• _Task directions_: In every line of the records, look for "BUZZER", then report how many lines have it and nothing else.

++++ Task material ++++

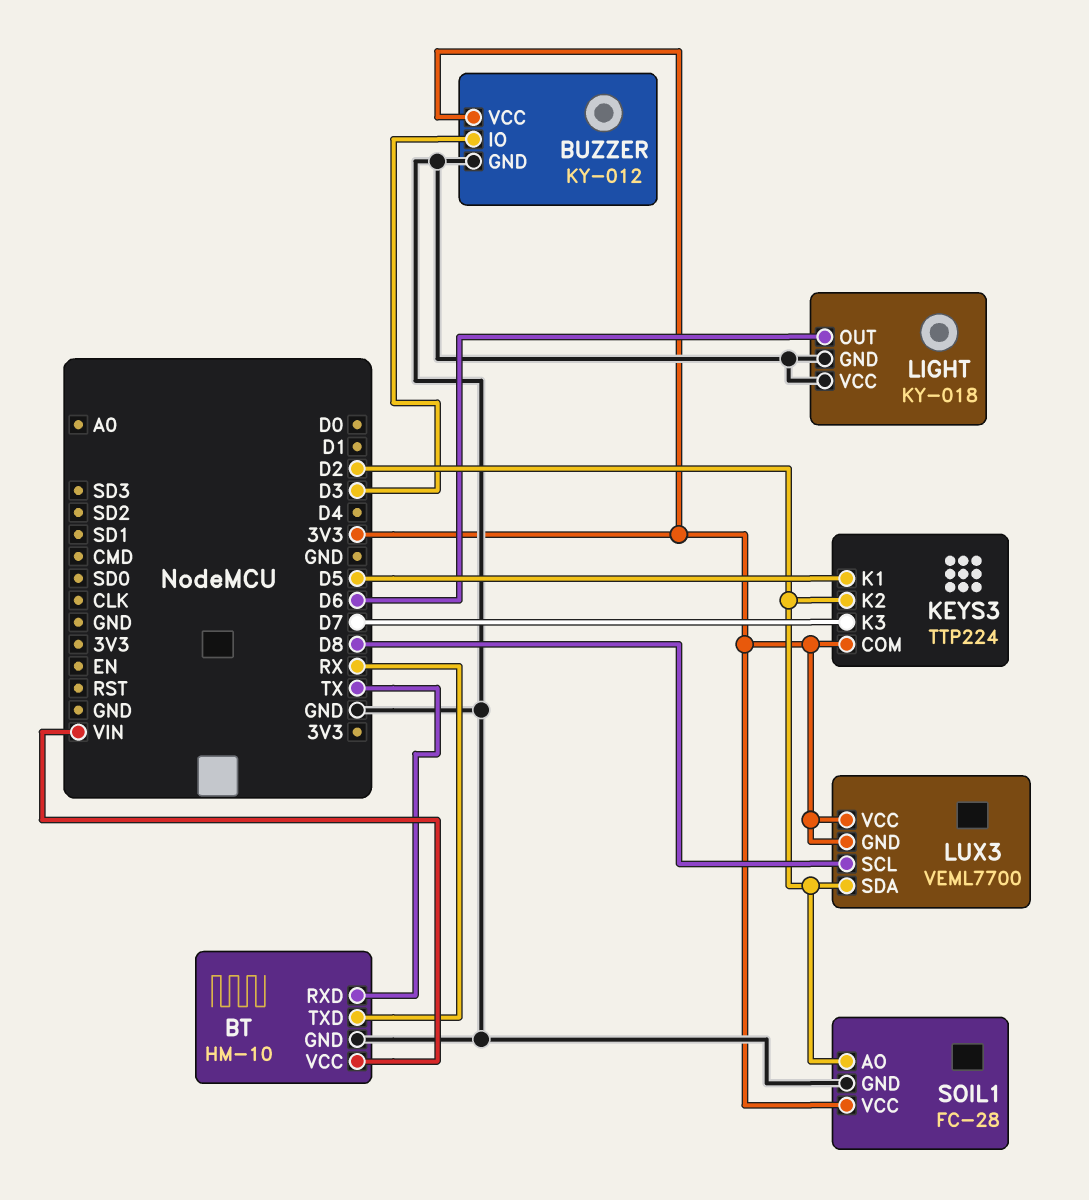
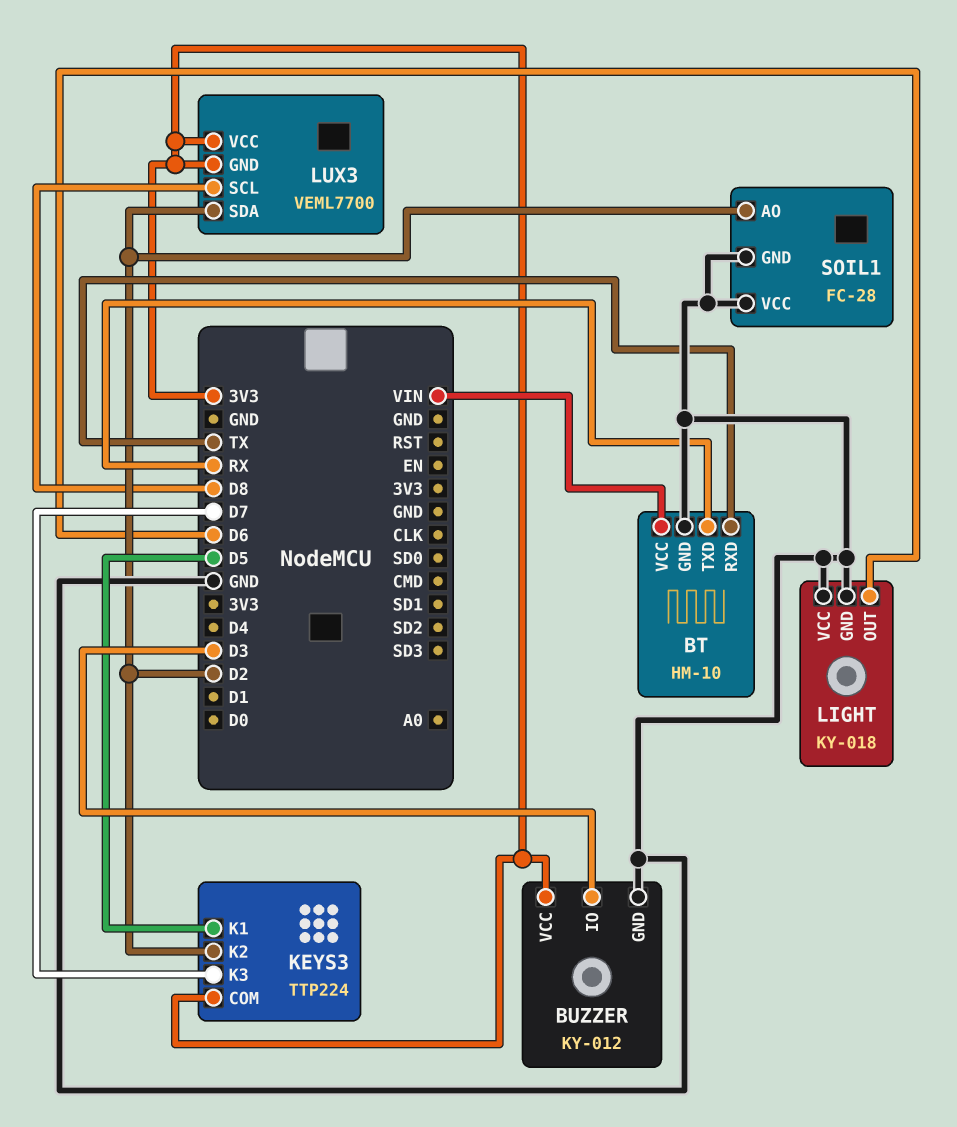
SOIL1 pin VCC: 3V3 -> GND

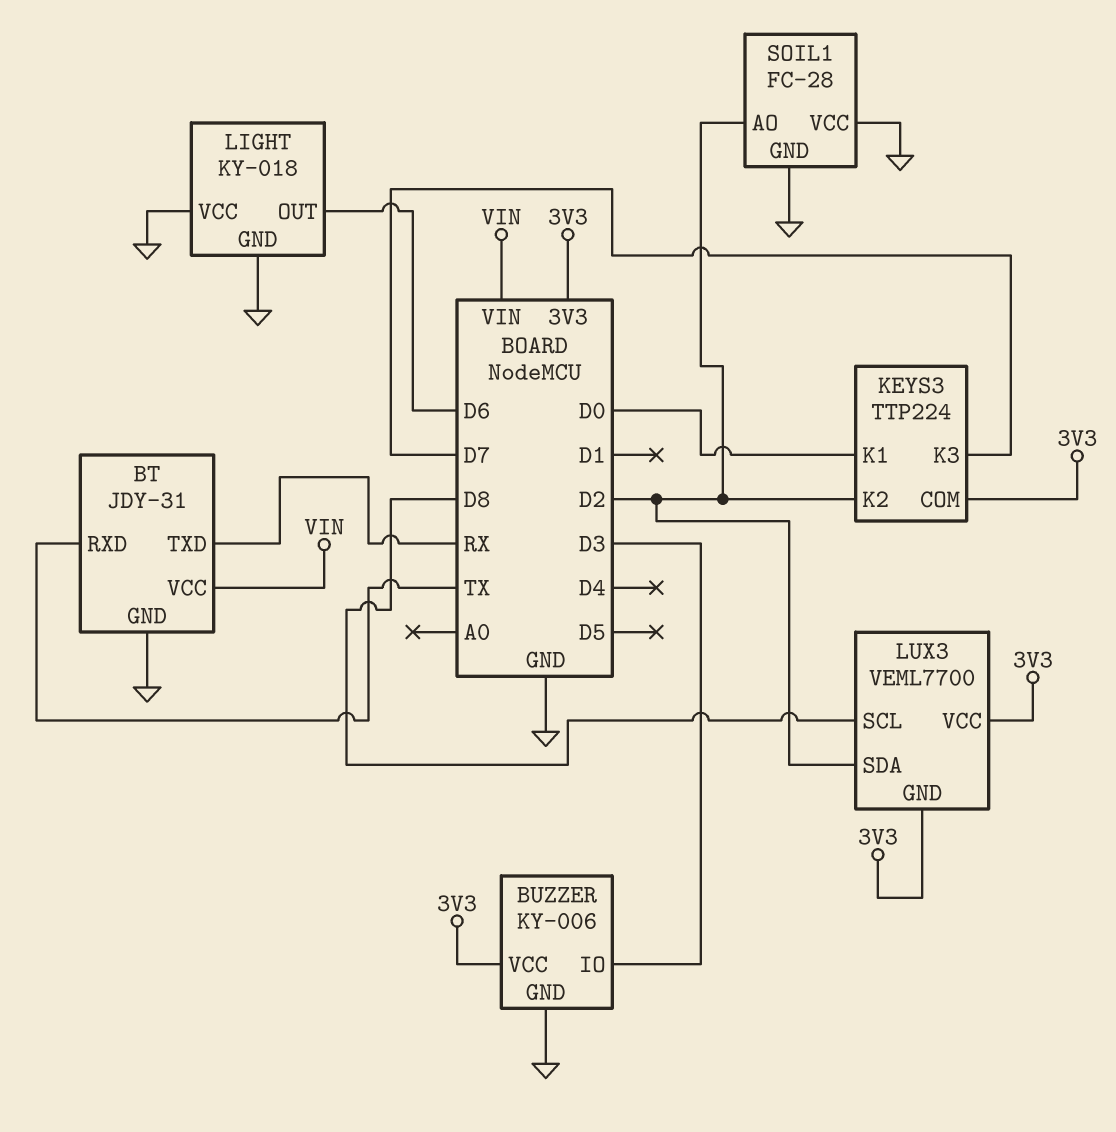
BT: HM-10 -> JDY-31
BUZZER: KY-012 -> KY-006
KEYS3 pin K1: D5 -> D0

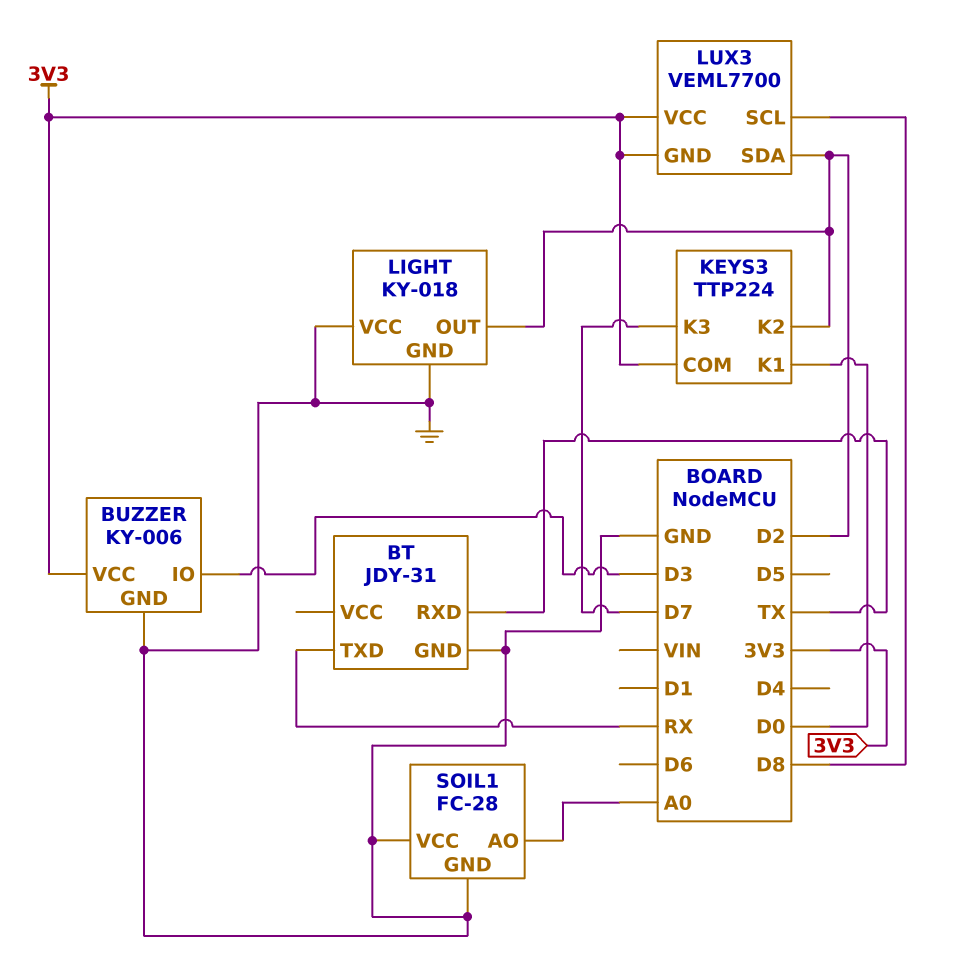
BT pin VCC: VIN -> none
LIGHT pin OUT: D6 -> D2
SOIL1 pin AO: D2 -> A0

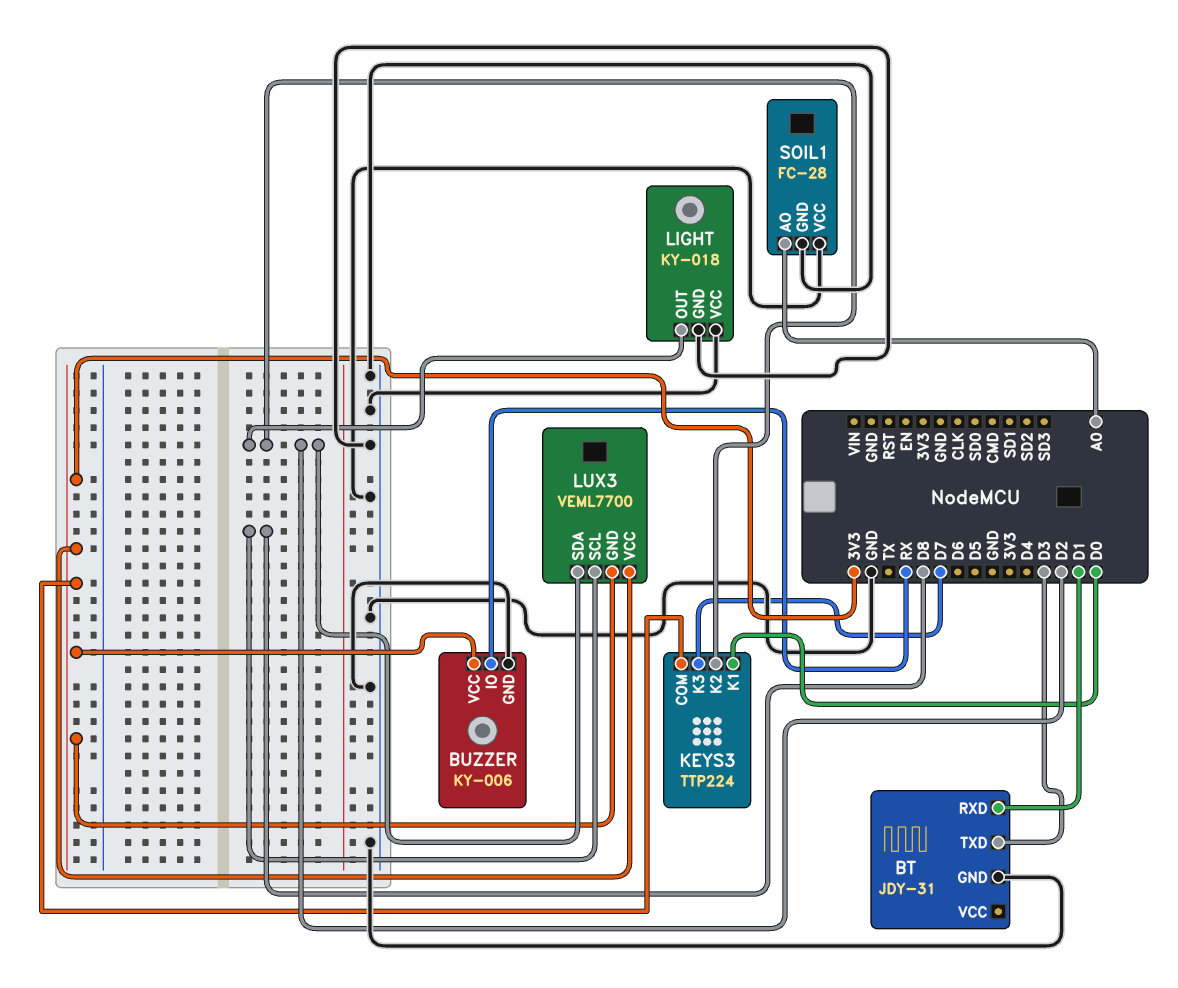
BT pin RXD: TX -> D1
BT pin TXD: RX -> D3
BUZZER pin IO: D3 -> RX

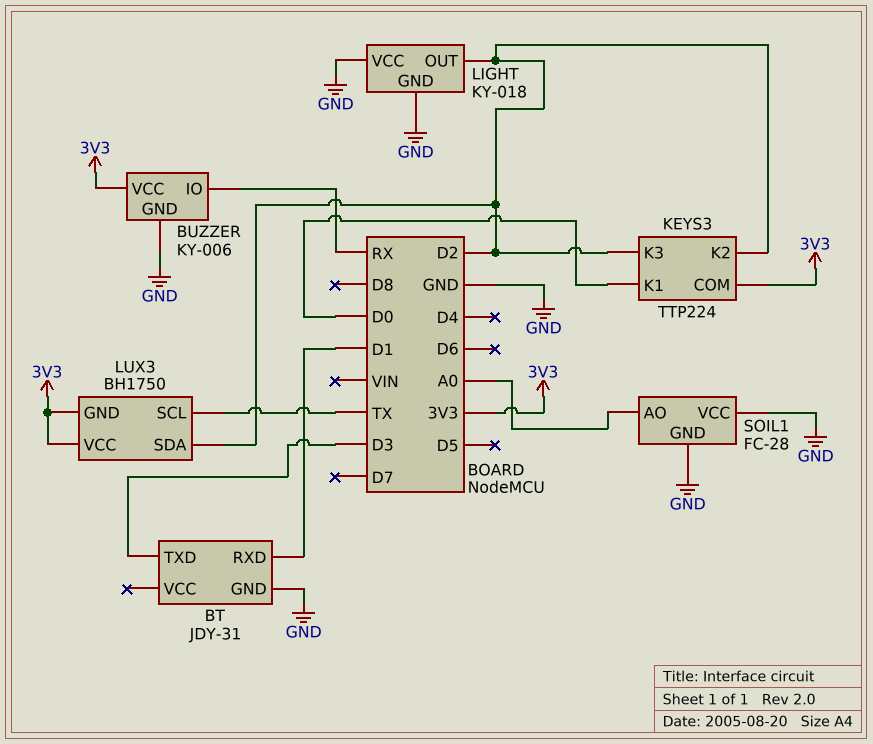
KEYS3 pin K3: D7 -> D2
LUX3: VEML7700 -> BH1750
LUX3 pin SCL: D8 -> TX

++++

• _Answer area_: 2